## Exercise
Collect every line of the entries below that contains the string "with".

>> start Data records

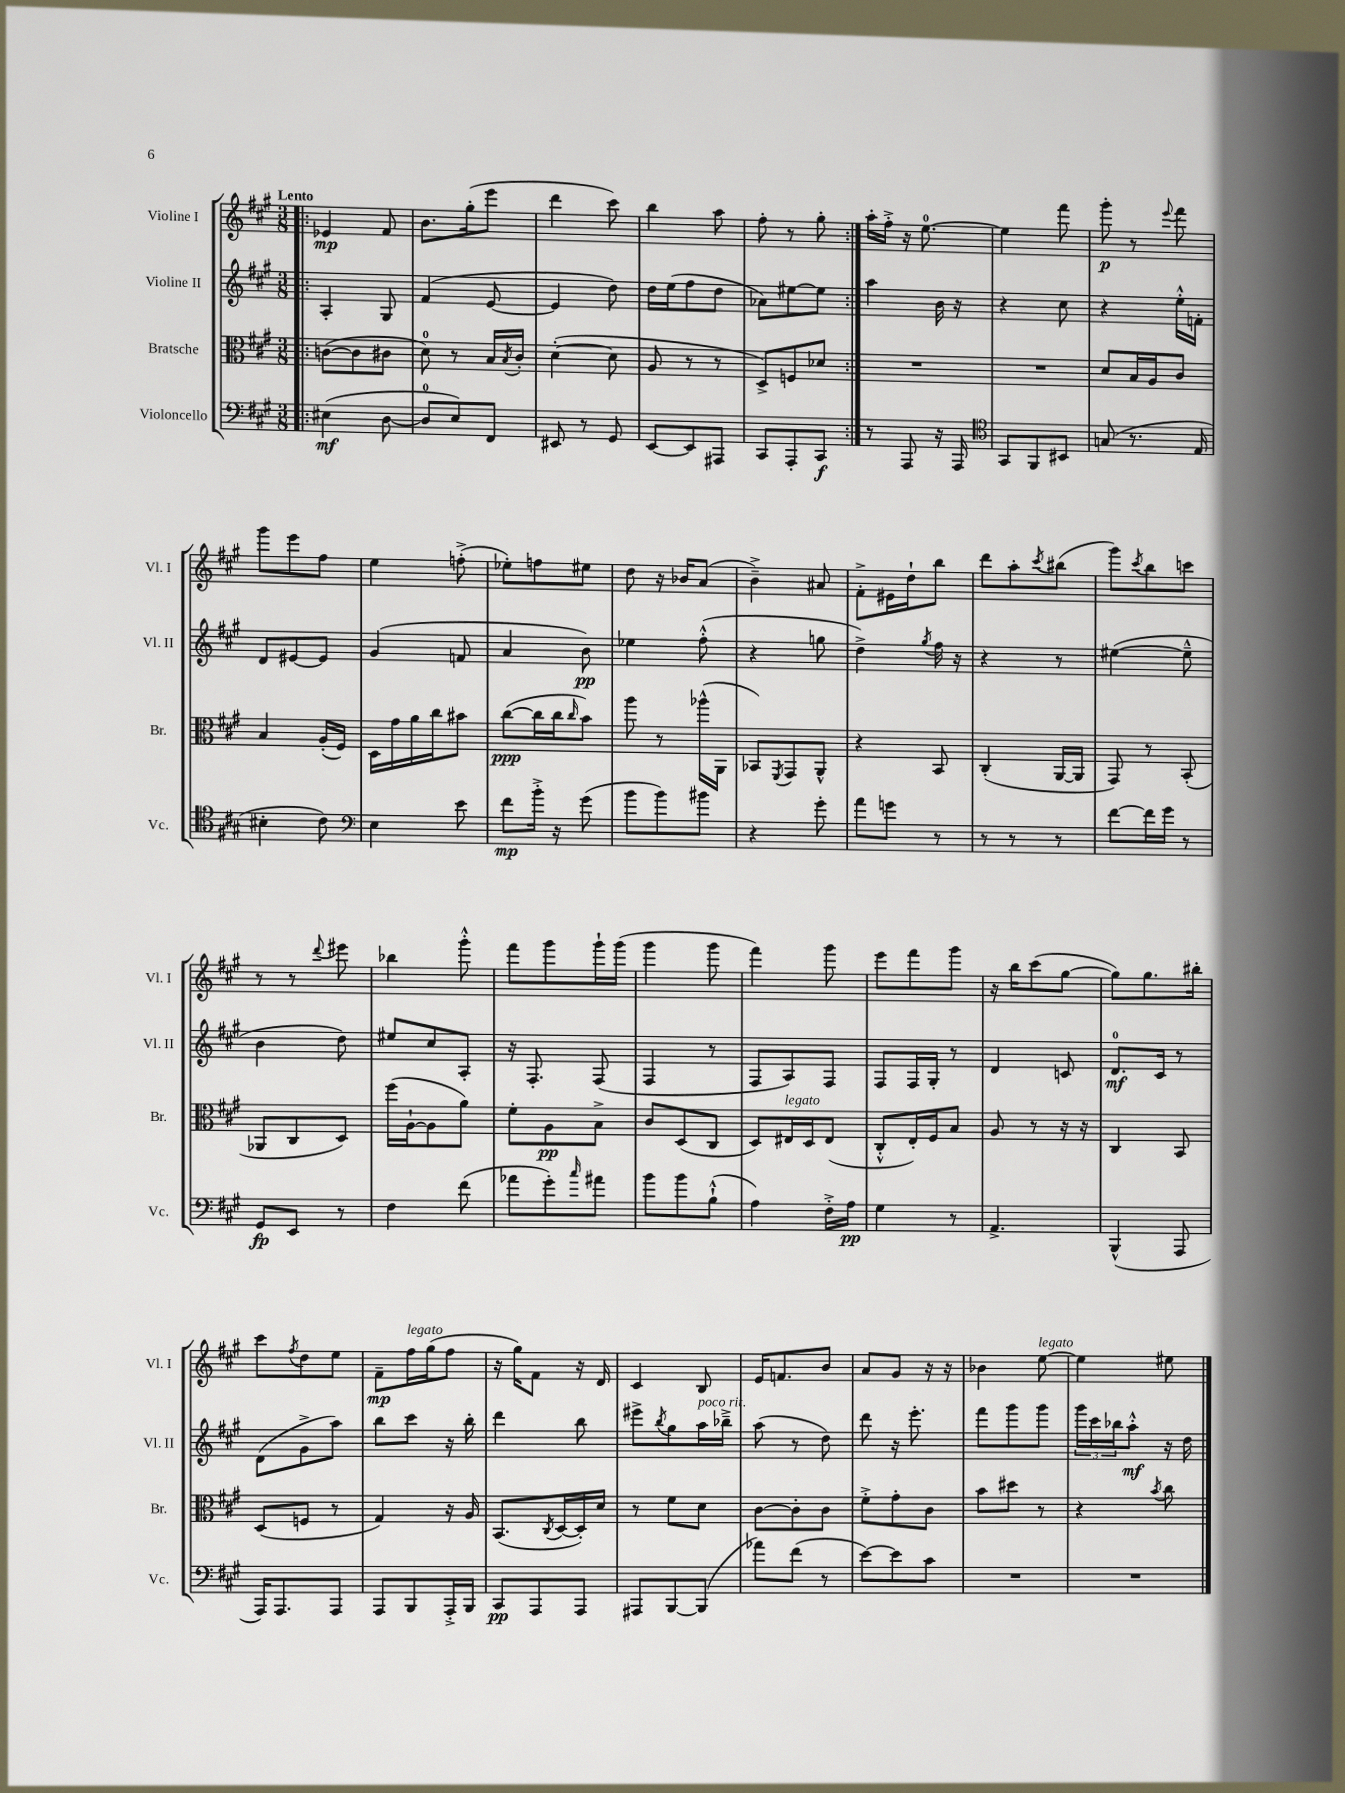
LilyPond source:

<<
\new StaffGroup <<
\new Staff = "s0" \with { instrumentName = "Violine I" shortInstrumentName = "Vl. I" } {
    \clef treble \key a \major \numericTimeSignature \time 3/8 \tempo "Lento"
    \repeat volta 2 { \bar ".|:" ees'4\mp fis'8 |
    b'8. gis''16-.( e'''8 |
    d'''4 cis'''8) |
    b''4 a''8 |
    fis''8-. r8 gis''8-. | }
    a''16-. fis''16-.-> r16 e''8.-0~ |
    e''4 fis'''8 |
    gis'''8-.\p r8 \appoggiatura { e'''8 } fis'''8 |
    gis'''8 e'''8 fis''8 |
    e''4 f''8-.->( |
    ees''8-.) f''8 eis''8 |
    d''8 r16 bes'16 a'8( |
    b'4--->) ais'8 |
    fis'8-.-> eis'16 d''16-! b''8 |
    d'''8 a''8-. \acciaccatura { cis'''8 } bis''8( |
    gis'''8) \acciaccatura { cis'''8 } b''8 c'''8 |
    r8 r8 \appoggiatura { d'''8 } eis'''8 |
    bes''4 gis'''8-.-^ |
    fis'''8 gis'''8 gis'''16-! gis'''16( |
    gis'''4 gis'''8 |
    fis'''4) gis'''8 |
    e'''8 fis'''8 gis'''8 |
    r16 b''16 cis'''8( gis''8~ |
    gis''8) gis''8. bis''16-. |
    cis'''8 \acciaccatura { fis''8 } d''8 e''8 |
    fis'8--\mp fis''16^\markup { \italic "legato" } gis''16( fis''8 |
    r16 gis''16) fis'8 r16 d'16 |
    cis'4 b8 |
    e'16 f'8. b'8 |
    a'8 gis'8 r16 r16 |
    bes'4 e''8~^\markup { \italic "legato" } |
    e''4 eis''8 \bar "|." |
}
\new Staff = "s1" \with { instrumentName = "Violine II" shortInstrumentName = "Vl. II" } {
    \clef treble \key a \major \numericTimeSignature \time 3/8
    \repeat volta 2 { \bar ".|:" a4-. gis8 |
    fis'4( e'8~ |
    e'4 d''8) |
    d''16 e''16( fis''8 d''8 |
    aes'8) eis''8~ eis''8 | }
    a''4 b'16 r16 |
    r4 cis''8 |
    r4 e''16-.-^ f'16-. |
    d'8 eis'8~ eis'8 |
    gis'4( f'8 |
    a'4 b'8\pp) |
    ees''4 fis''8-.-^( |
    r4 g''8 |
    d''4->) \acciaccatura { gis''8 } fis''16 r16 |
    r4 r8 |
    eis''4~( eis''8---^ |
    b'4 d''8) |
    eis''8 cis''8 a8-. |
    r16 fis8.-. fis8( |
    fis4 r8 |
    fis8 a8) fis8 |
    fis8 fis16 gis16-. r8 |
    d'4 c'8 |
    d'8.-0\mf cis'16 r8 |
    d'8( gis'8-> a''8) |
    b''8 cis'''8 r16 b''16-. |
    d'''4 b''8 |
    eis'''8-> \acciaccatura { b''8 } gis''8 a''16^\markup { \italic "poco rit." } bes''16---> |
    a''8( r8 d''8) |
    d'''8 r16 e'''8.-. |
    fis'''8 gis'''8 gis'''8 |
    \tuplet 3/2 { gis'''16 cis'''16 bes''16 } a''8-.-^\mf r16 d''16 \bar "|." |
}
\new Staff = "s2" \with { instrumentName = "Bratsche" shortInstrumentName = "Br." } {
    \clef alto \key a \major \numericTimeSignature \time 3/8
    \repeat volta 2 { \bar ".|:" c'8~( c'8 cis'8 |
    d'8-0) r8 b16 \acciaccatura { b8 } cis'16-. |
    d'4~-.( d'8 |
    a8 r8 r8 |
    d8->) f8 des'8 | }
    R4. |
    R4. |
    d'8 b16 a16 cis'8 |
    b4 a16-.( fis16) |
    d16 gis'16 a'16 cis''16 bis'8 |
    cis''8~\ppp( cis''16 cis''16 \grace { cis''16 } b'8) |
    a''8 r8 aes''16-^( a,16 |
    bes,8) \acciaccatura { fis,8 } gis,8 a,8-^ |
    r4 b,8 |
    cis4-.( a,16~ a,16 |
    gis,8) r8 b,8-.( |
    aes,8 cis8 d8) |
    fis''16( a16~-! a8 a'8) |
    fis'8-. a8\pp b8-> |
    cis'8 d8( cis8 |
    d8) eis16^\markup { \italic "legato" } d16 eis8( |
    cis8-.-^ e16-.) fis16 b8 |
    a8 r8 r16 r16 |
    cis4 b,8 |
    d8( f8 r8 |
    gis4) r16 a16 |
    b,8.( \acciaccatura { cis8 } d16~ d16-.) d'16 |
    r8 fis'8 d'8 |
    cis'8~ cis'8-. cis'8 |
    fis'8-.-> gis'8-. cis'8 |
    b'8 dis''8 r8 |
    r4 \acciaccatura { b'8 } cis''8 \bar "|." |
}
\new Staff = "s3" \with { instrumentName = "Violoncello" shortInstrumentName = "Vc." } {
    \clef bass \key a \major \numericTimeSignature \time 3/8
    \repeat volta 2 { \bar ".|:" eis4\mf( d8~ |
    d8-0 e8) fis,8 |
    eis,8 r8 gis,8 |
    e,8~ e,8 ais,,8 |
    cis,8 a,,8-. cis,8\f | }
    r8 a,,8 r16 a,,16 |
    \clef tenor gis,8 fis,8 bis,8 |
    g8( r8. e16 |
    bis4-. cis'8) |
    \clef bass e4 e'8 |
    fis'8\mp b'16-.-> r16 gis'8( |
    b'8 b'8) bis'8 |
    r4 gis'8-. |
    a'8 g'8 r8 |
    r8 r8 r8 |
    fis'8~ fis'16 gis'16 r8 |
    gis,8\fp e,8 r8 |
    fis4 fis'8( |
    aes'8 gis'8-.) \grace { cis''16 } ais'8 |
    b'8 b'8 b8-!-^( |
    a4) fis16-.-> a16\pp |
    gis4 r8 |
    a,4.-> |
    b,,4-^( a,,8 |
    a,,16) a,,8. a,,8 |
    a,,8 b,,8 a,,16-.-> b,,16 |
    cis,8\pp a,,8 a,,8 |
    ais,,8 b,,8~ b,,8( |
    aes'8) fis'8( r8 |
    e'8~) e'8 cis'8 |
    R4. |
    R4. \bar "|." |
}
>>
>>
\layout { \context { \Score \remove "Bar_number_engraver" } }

>> end Data records

## Task response
\new Staff = "s0" \with { instrumentName = "Violine I" shortInstrumentName = "Vl. I" } {
\new Staff = "s1" \with { instrumentName = "Violine II" shortInstrumentName = "Vl. II" } {
\new Staff = "s2" \with { instrumentName = "Bratsche" shortInstrumentName = "Br." } {
\new Staff = "s3" \with { instrumentName = "Violoncello" shortInstrumentName = "Vc." } {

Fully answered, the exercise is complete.